● EXERCISE: Repeat every line of the data exactly, but not the pictures.

━━━

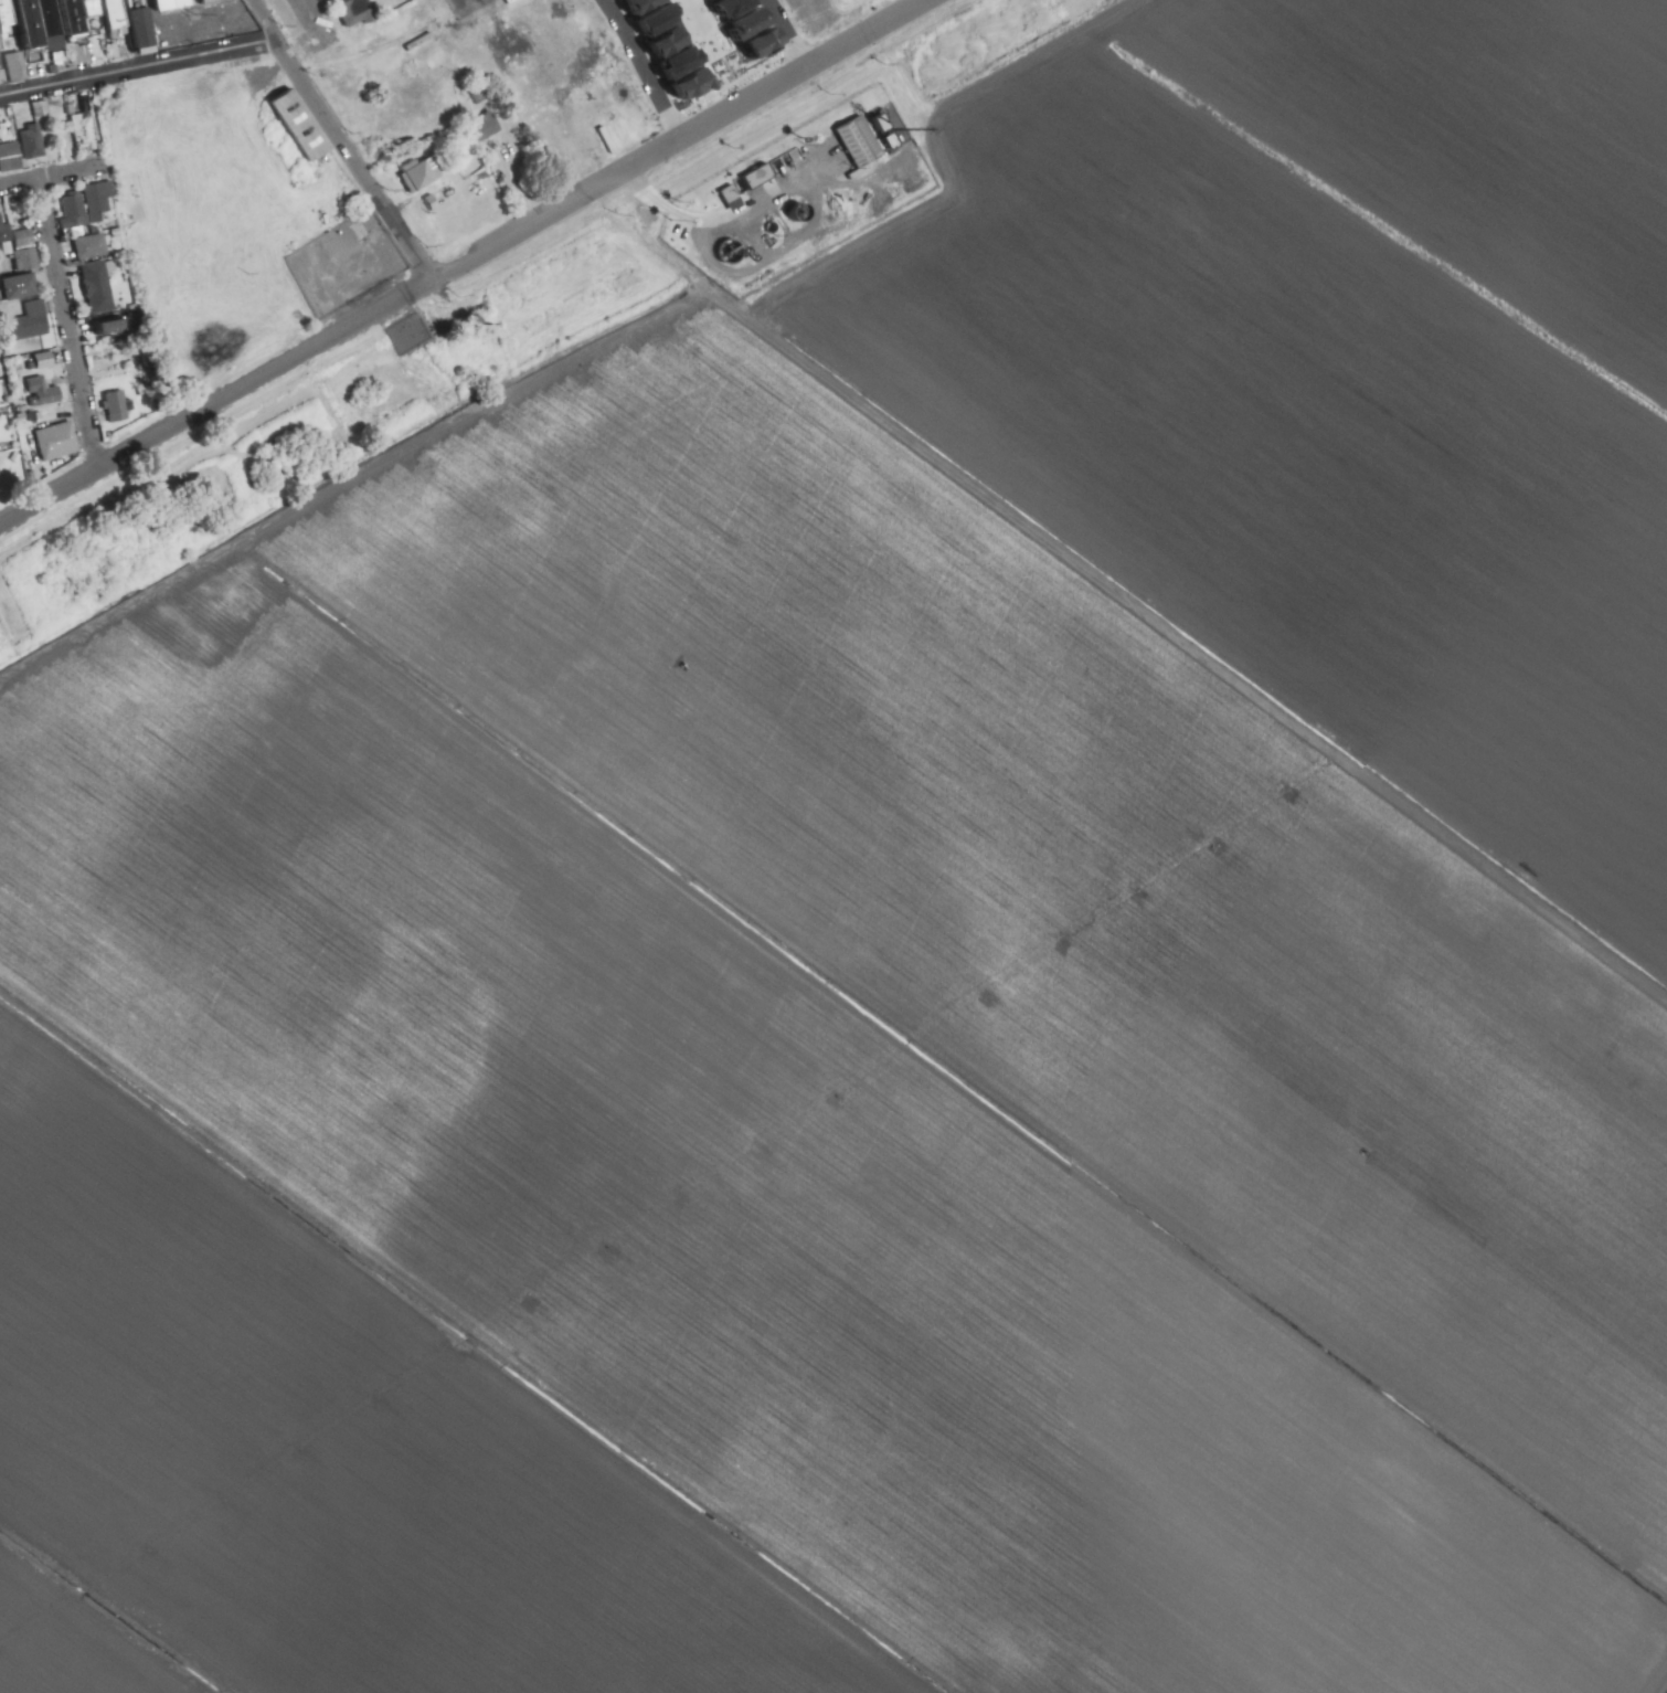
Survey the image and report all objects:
building: (216, 1)
road: (931, 2)
building: (174, 5)
building: (642, 5)
building: (361, 6)
building: (736, 6)
building: (96, 9)
road: (863, 16)
building: (76, 17)
building: (119, 17)
building: (658, 18)
building: (750, 22)
building: (34, 26)
building: (56, 26)
building: (143, 28)
road: (790, 34)
building: (1, 39)
building: (670, 39)
building: (762, 42)
road: (364, 45)
road: (719, 51)
building: (682, 61)
building: (19, 67)
road: (139, 69)
road: (641, 69)
building: (37, 70)
building: (4, 77)
building: (693, 81)
building: (882, 123)
building: (304, 124)
building: (484, 129)
road: (202, 131)
building: (87, 133)
building: (35, 141)
road: (339, 141)
building: (892, 141)
building: (862, 144)
building: (12, 157)
building: (424, 175)
road: (54, 176)
building: (761, 177)
road: (944, 179)
building: (733, 196)
building: (485, 200)
building: (103, 203)
building: (77, 211)
park: (223, 218)
building: (6, 232)
road: (664, 236)
building: (94, 248)
building: (29, 251)
road: (465, 261)
parking lot: (352, 270)
building: (20, 288)
building: (101, 289)
building: (33, 322)
road: (69, 324)
building: (112, 328)
building: (46, 362)
building: (46, 395)
building: (119, 409)
park: (326, 419)
building: (61, 445)
road: (349, 487)
road: (1217, 637)
crop: (886, 933)
road: (800, 1573)
road: (1653, 1674)

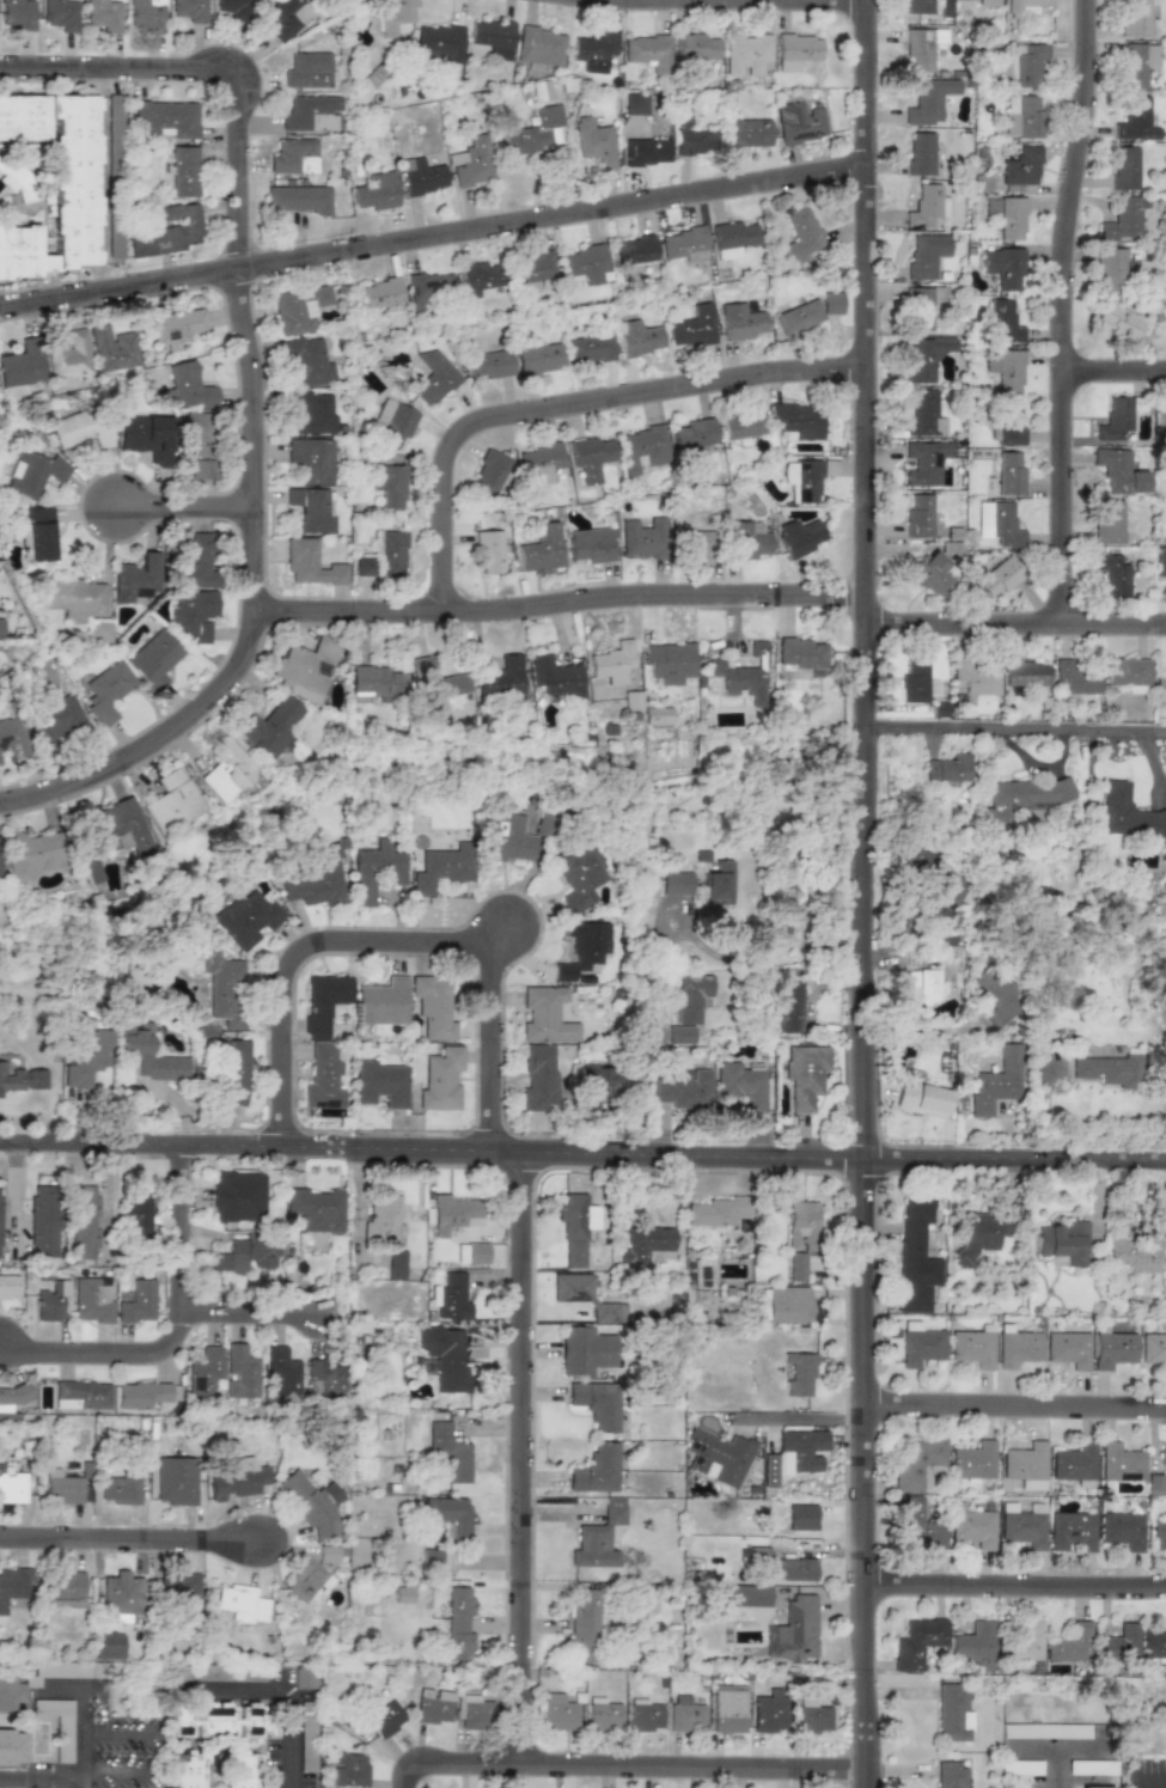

━━━

● RESPONSE:
Survey the image and report all objects:
building: (216, 1)
road: (931, 2)
building: (174, 5)
building: (642, 5)
building: (361, 6)
building: (736, 6)
building: (96, 9)
road: (863, 16)
building: (76, 17)
building: (119, 17)
building: (658, 18)
building: (750, 22)
building: (34, 26)
building: (56, 26)
building: (143, 28)
road: (790, 34)
building: (1, 39)
building: (670, 39)
building: (762, 42)
road: (364, 45)
road: (719, 51)
building: (682, 61)
building: (19, 67)
road: (139, 69)
road: (641, 69)
building: (37, 70)
building: (4, 77)
building: (693, 81)
building: (882, 123)
building: (304, 124)
building: (484, 129)
road: (202, 131)
building: (87, 133)
building: (35, 141)
road: (339, 141)
building: (892, 141)
building: (862, 144)
building: (12, 157)
building: (424, 175)
road: (54, 176)
building: (761, 177)
road: (944, 179)
building: (733, 196)
building: (485, 200)
building: (103, 203)
building: (77, 211)
park: (223, 218)
building: (6, 232)
road: (664, 236)
building: (94, 248)
building: (29, 251)
road: (465, 261)
parking lot: (352, 270)
building: (20, 288)
building: (101, 289)
building: (33, 322)
road: (69, 324)
building: (112, 328)
building: (46, 362)
building: (46, 395)
building: (119, 409)
park: (326, 419)
building: (61, 445)
road: (349, 487)
road: (1217, 637)
crop: (886, 933)
road: (800, 1573)
road: (1653, 1674)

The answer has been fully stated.